⟨

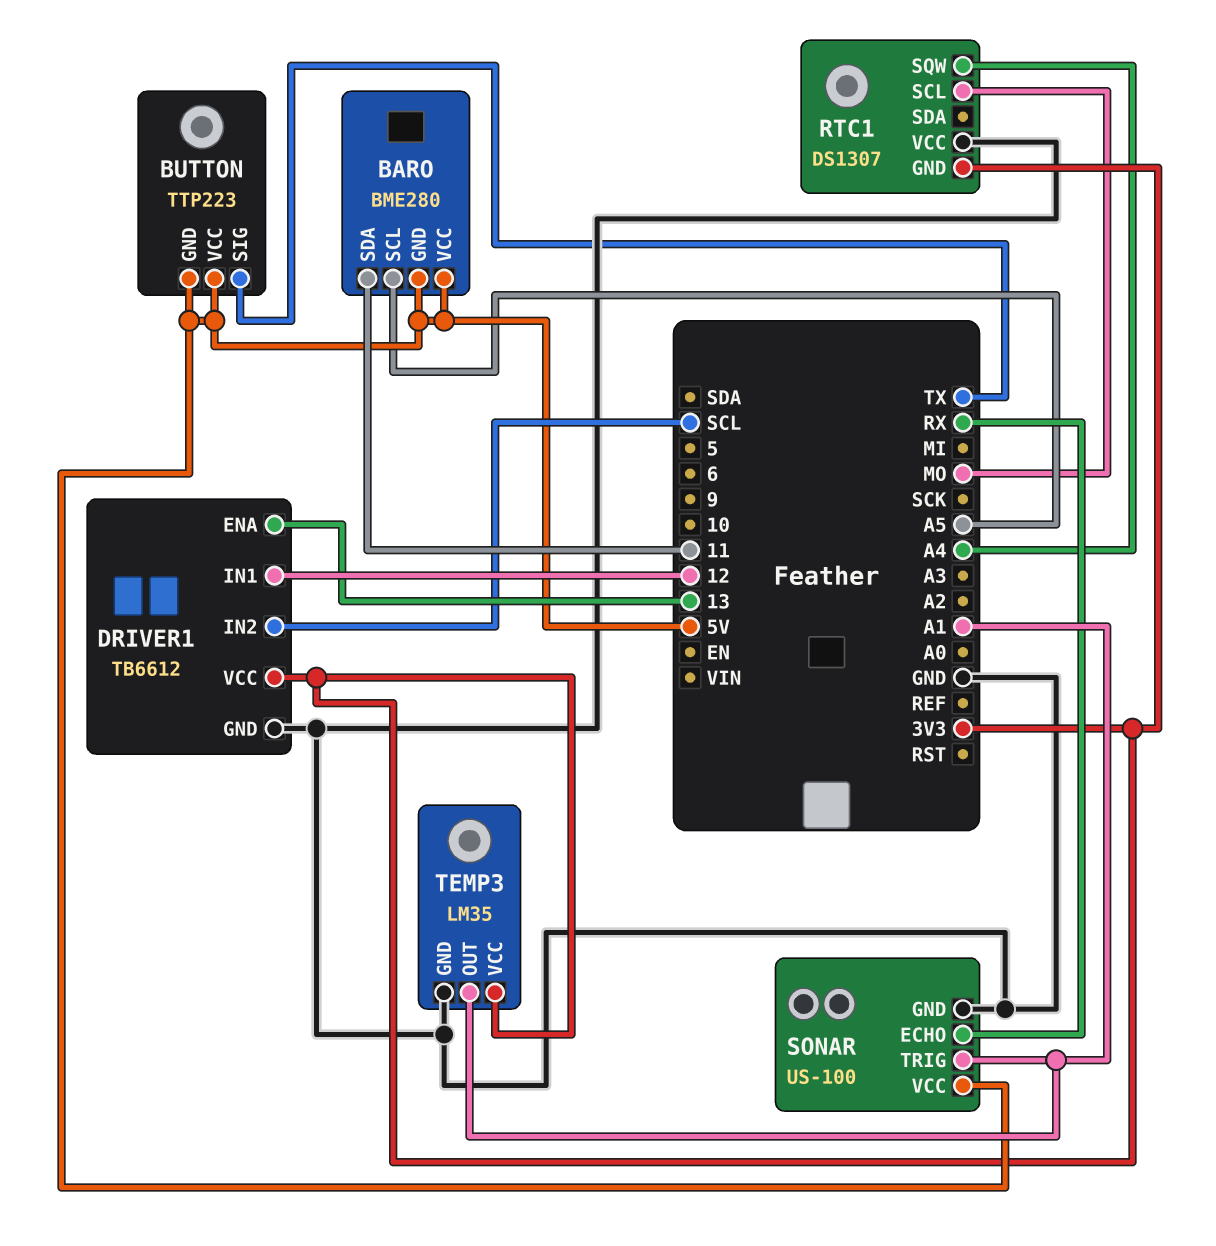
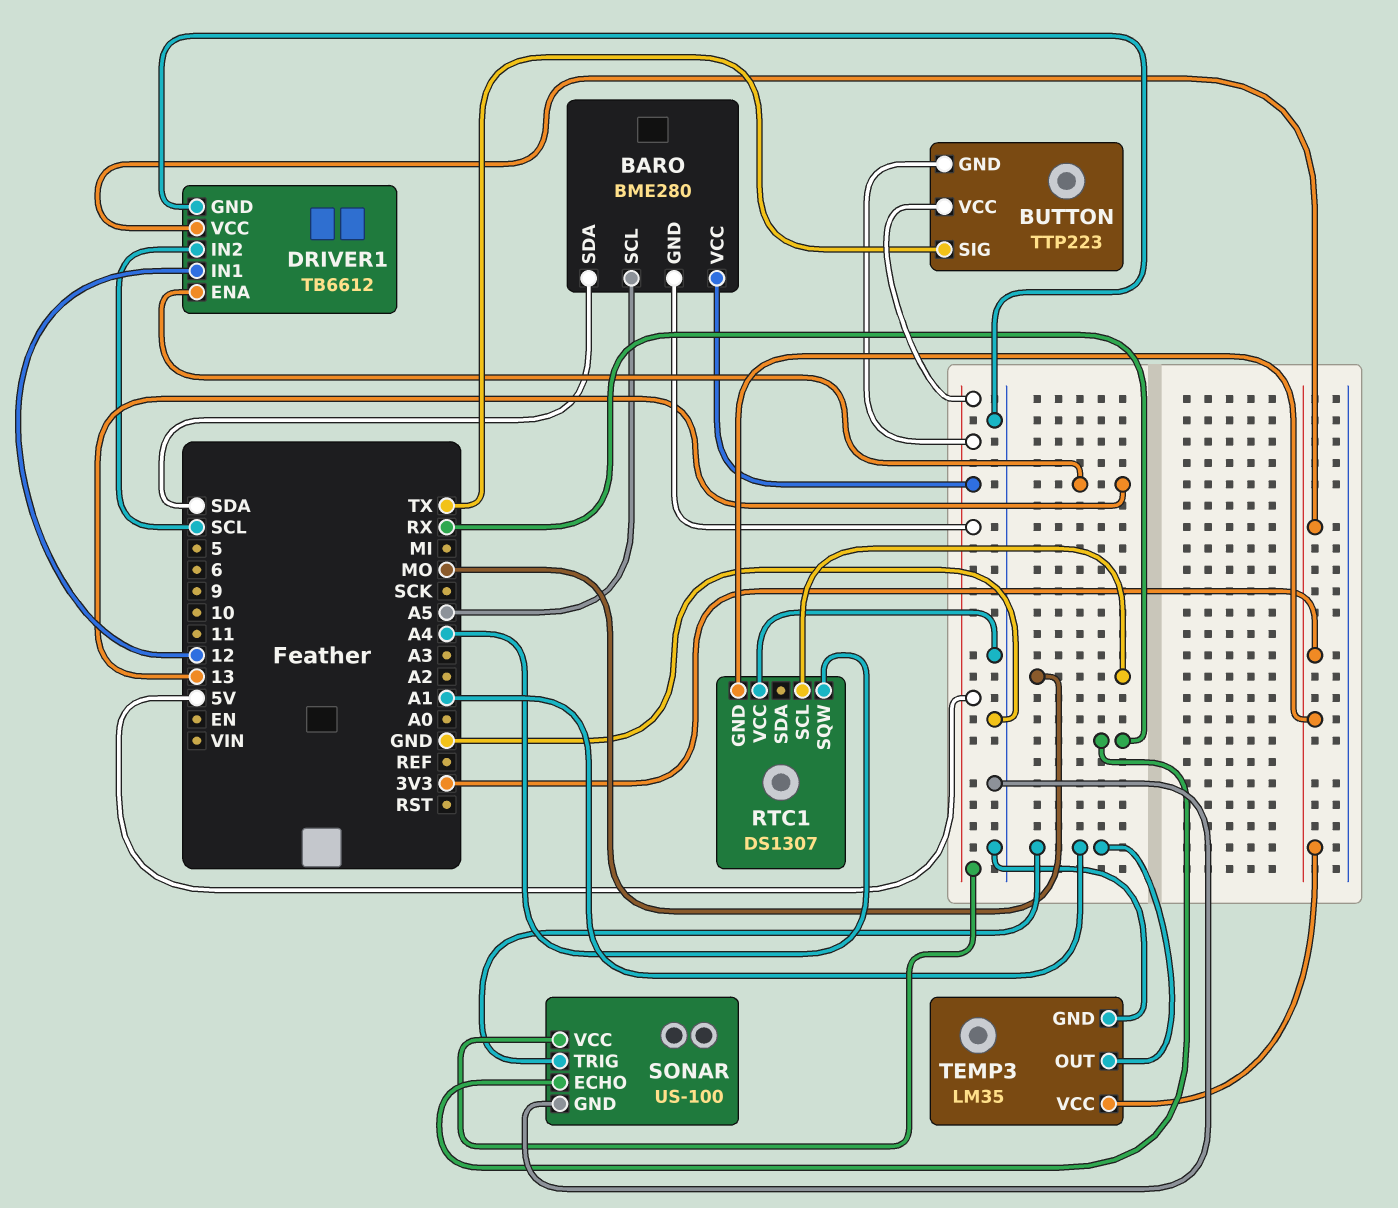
BARO pin SDA: 11 -> SDA

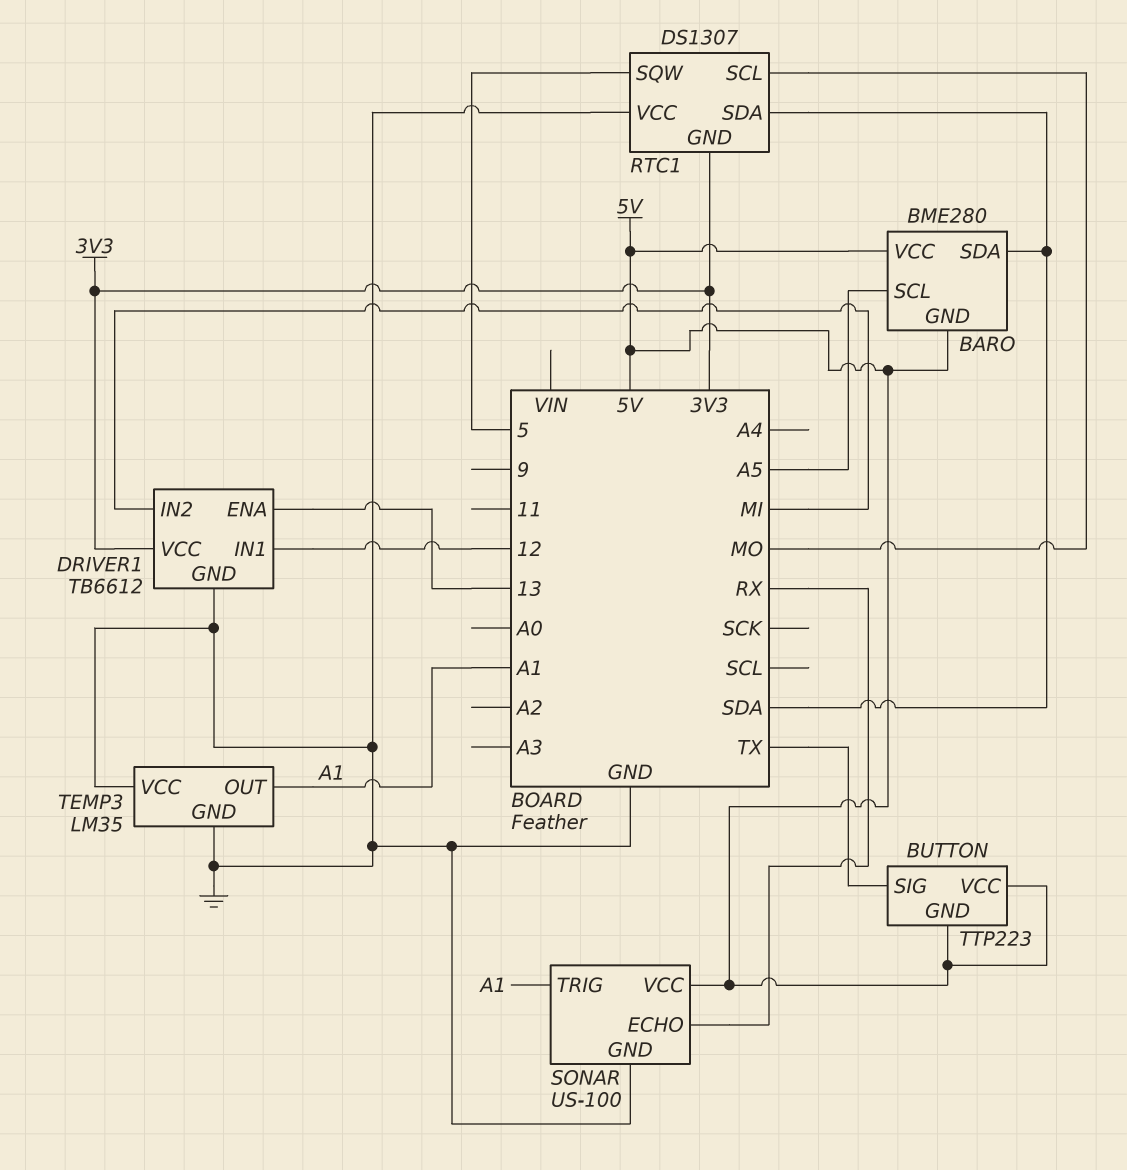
DRIVER1 pin IN2: SCL -> MI
RTC1 pin SDA: none -> SDA
RTC1 pin SQW: A4 -> 5
TEMP3 pin VCC: 3V3 -> GND

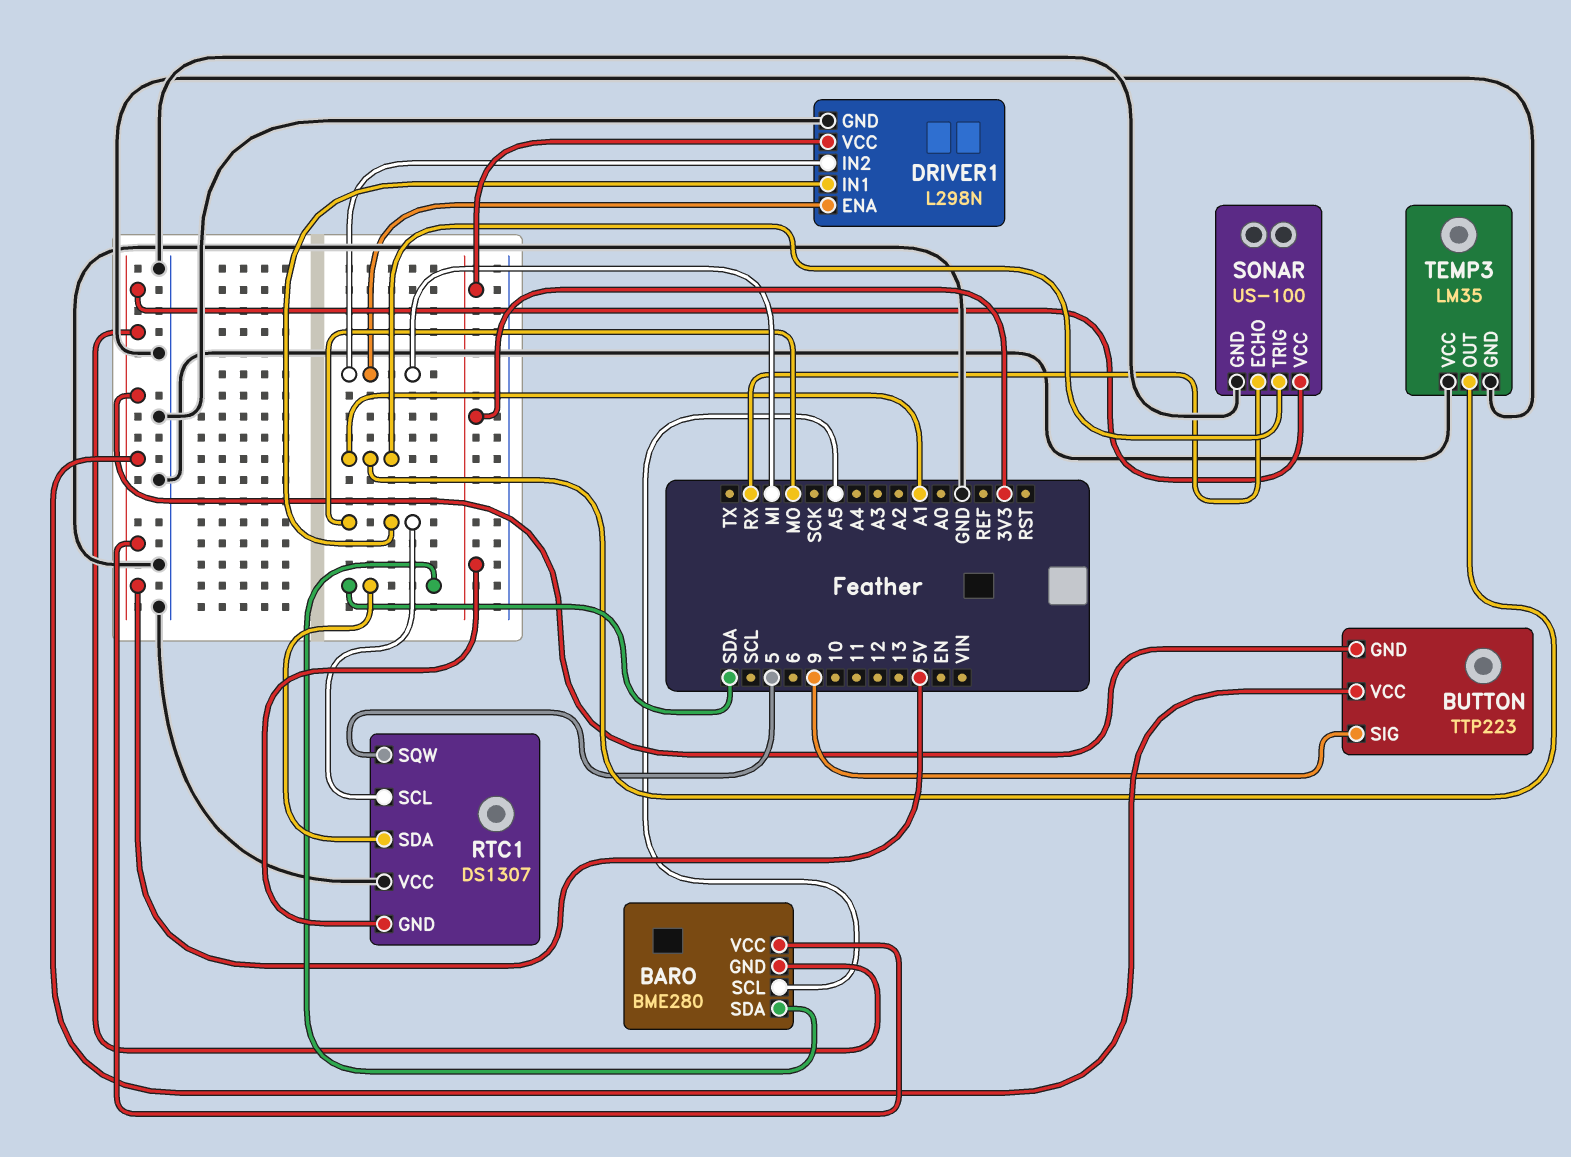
BUTTON pin SIG: TX -> 9
DRIVER1: TB6612 -> L298N
DRIVER1 pin ENA: 13 -> MI
DRIVER1 pin IN1: 12 -> MO

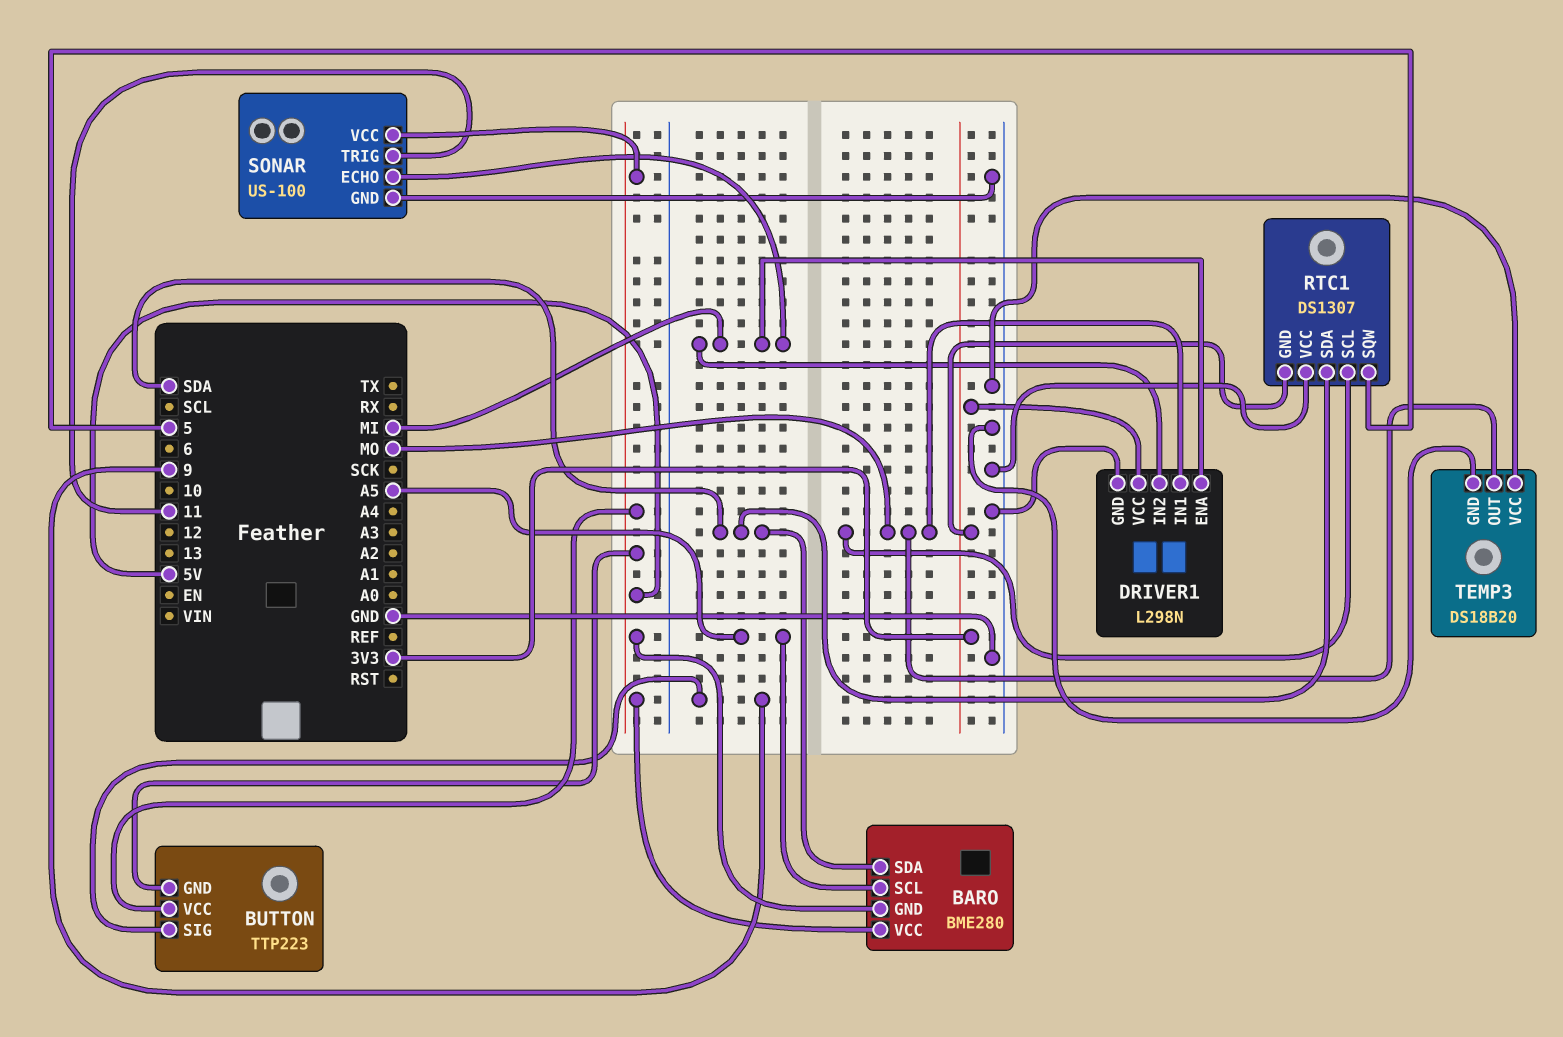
SONAR pin ECHO: RX -> MI
SONAR pin TRIG: A1 -> 11
TEMP3: LM35 -> DS18B20
TEMP3 pin OUT: A1 -> MO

⟩

- Exercise -
With the pictures left out, give again exactly the lines from the one that contains "RTC1 pin SDA: none -> SDA" through the final line of the data above.

- Written response -
RTC1 pin SDA: none -> SDA
RTC1 pin SQW: A4 -> 5
TEMP3 pin VCC: 3V3 -> GND

BUTTON pin SIG: TX -> 9
DRIVER1: TB6612 -> L298N
DRIVER1 pin ENA: 13 -> MI
DRIVER1 pin IN1: 12 -> MO

SONAR pin ECHO: RX -> MI
SONAR pin TRIG: A1 -> 11
TEMP3: LM35 -> DS18B20
TEMP3 pin OUT: A1 -> MO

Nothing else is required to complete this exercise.